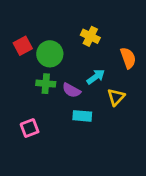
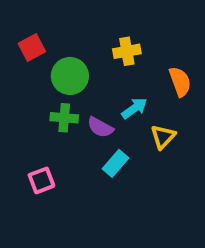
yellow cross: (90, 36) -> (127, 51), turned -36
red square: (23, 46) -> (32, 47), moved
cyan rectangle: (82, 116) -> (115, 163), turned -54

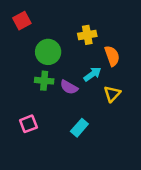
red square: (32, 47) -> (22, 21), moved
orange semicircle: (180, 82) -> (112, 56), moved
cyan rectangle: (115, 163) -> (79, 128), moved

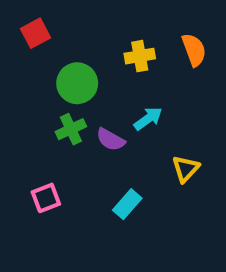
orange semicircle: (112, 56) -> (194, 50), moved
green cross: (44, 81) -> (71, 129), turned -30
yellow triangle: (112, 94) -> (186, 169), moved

━━━━

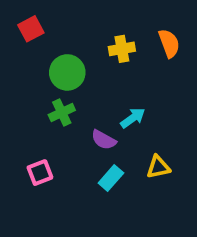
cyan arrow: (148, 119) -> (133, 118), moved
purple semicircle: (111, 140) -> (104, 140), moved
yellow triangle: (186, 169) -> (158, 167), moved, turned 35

━━━━

**What the exercise asks:** Going through the data above, count the lines where the string "moved" appears, and answer with only that number.

**Output for this task:** 9